**What you have to do:** For this exercise, reproduce the entries below exactly, but only from the line containing "# camera: 105 degrees right, 10 degrees down" through the line containing "moved,ciężarówka/turkusowy,[594 94 624", both included.

**Dataset records:**
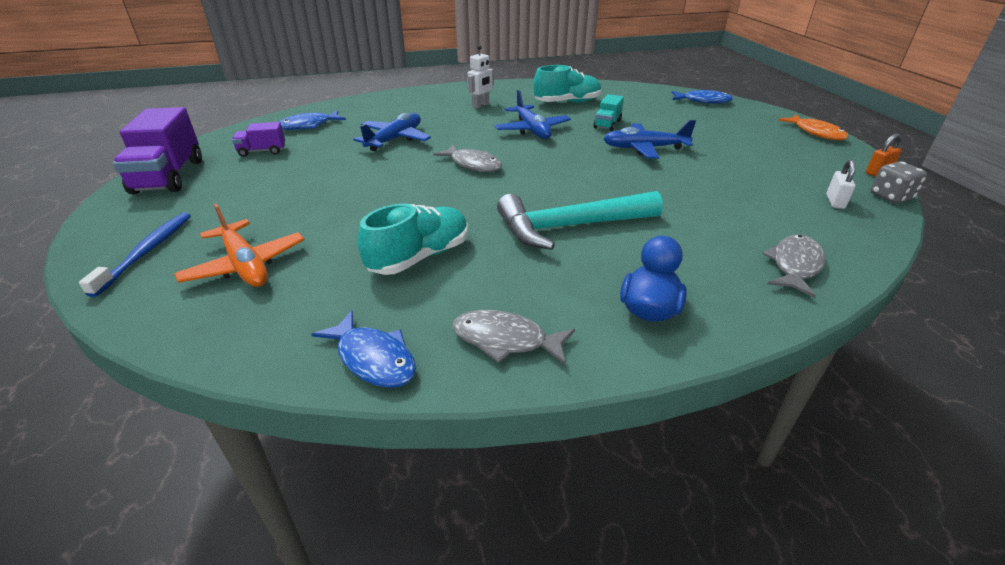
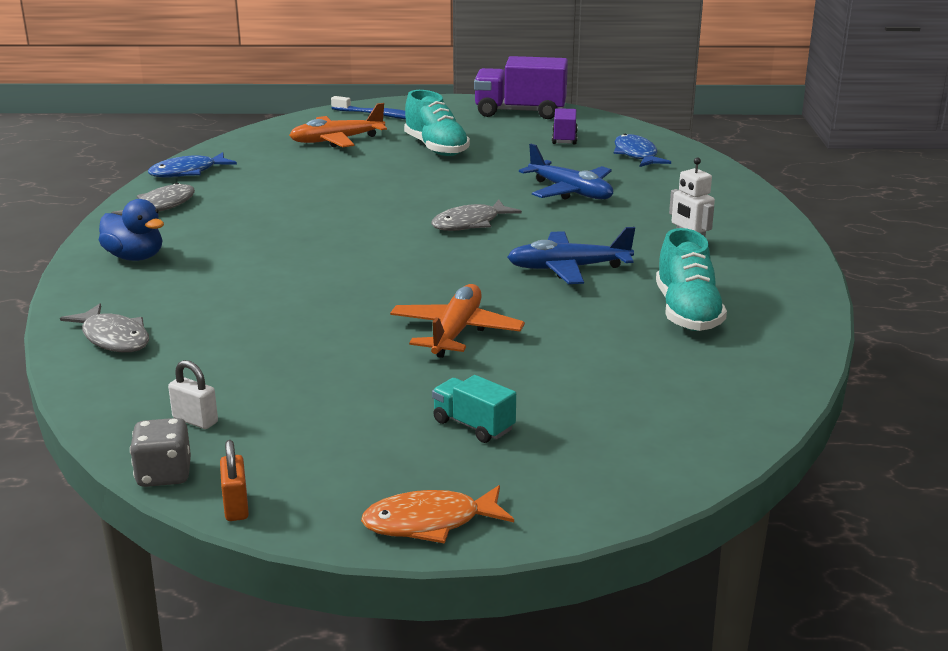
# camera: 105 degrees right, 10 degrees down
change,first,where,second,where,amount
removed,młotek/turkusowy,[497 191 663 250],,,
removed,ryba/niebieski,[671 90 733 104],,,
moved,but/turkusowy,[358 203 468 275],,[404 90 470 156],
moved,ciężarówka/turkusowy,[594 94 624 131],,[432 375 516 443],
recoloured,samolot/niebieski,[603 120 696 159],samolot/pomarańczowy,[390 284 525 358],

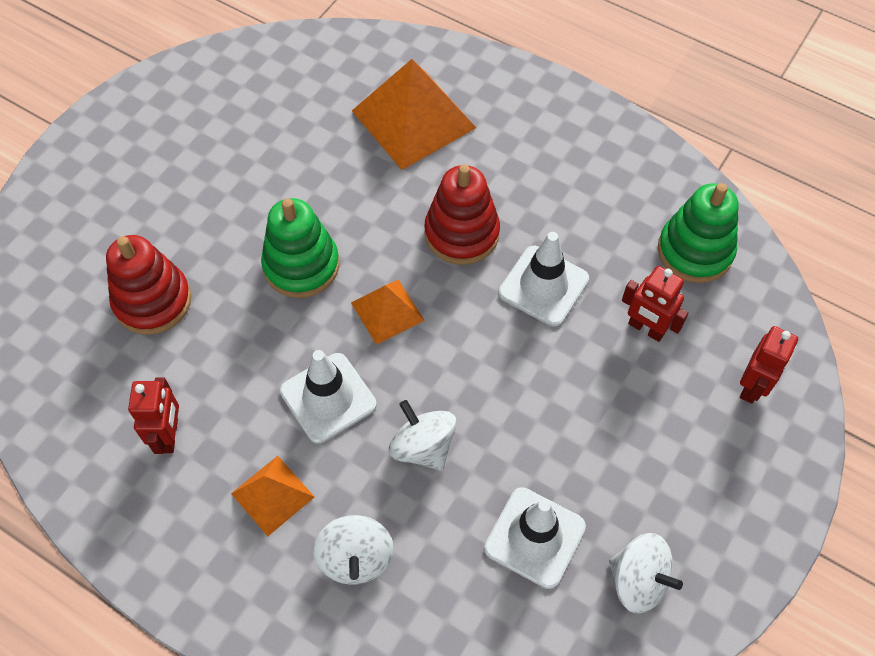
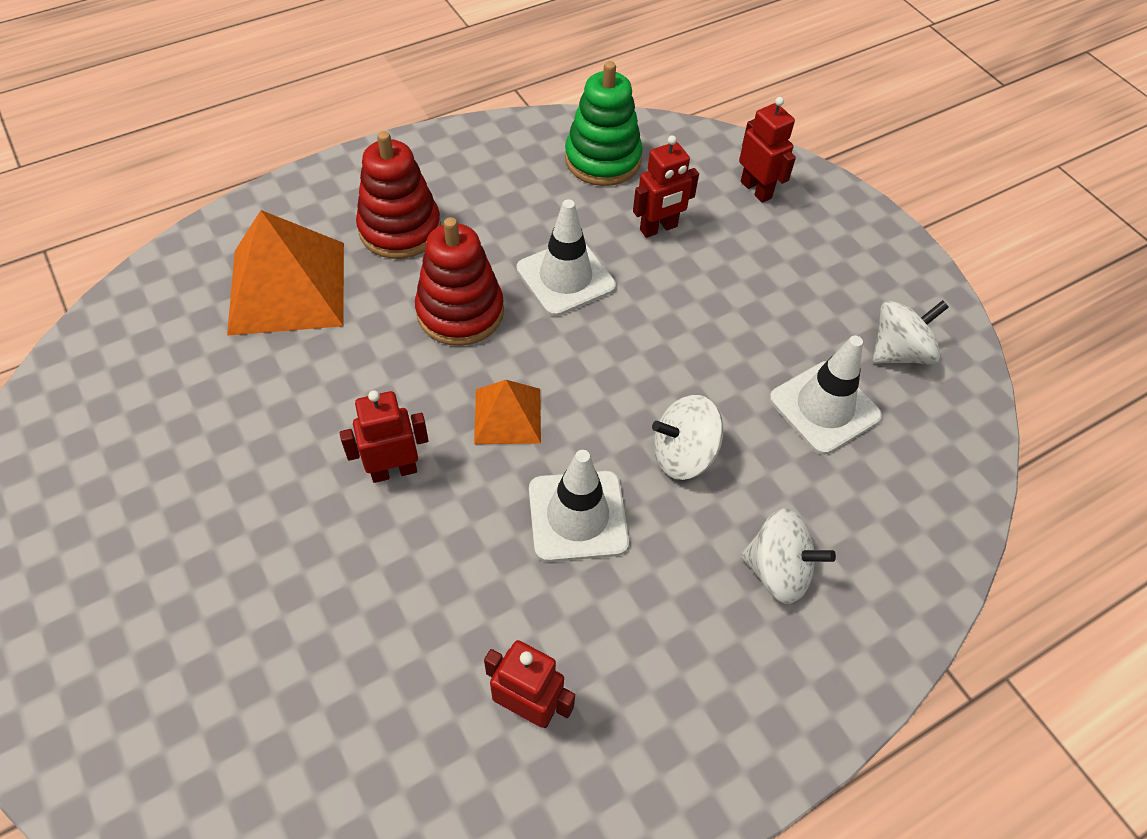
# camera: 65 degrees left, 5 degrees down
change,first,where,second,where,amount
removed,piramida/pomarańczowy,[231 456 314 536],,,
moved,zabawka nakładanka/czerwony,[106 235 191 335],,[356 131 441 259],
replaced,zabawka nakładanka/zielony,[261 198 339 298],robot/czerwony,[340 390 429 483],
...
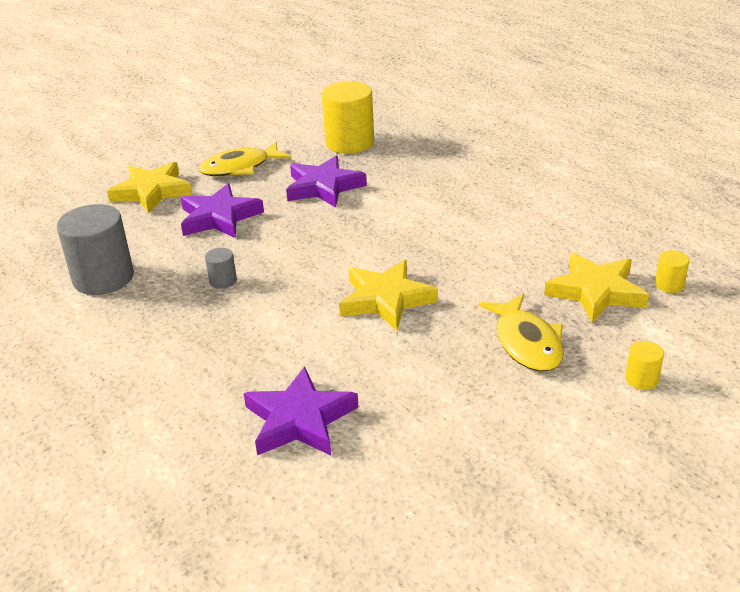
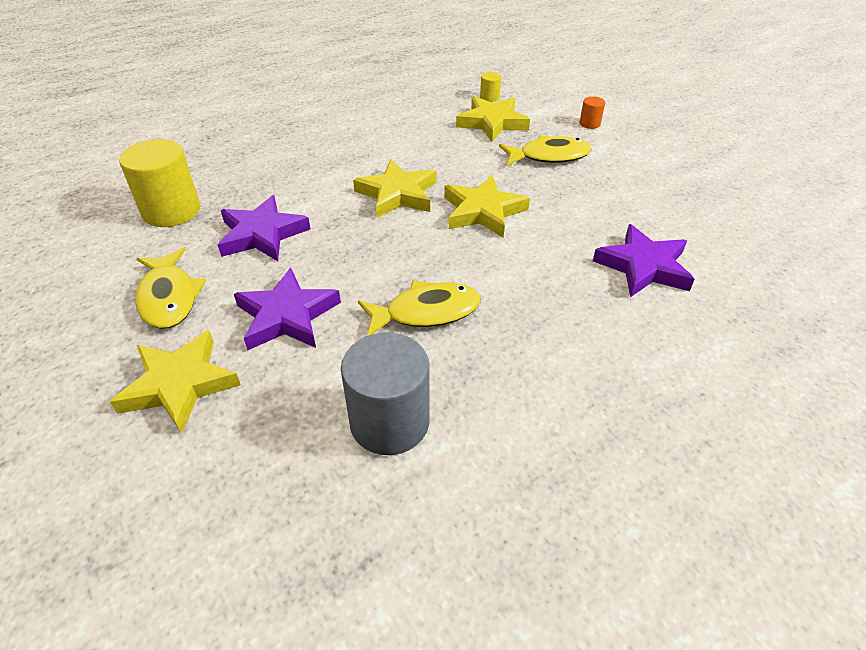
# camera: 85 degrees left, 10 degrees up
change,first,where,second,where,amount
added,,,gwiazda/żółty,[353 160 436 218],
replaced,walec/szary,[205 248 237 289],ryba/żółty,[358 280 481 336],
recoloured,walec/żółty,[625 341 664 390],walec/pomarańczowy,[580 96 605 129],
...
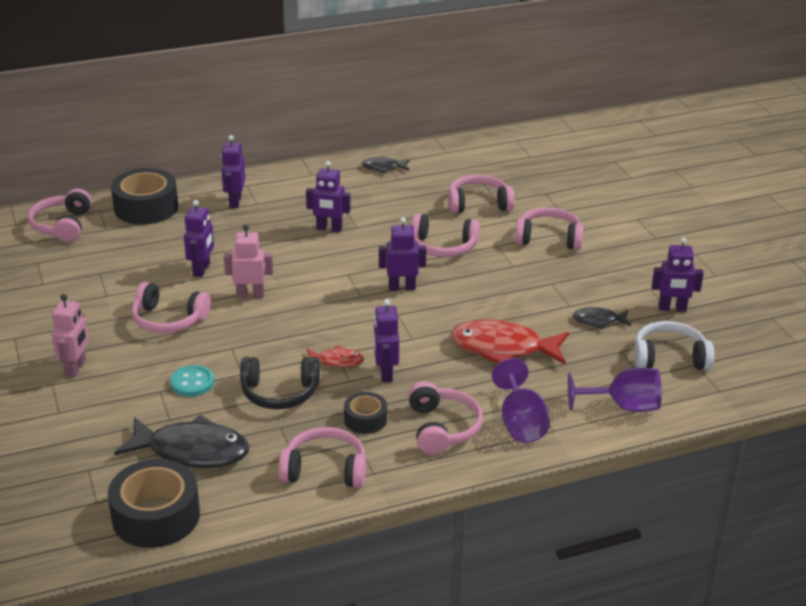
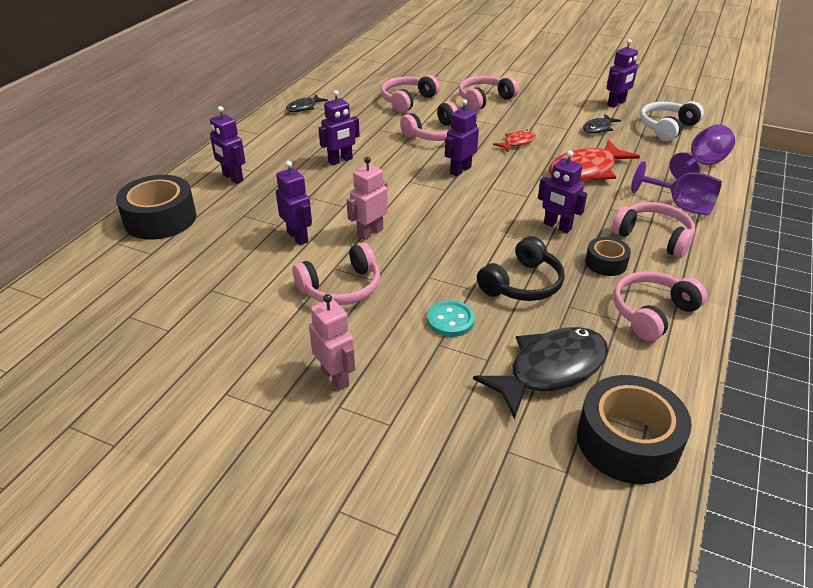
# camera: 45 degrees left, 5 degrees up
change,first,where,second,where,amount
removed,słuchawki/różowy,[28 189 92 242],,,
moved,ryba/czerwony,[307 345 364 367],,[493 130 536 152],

**Reply:**
# camera: 105 degrees right, 10 degrees down
change,first,where,second,where,amount
removed,młotek/turkusowy,[497 191 663 250],,,
removed,ryba/niebieski,[671 90 733 104],,,
moved,but/turkusowy,[358 203 468 275],,[404 90 470 156],
moved,ciężarówka/turkusowy,[594 94 624 131],,[432 375 516 443],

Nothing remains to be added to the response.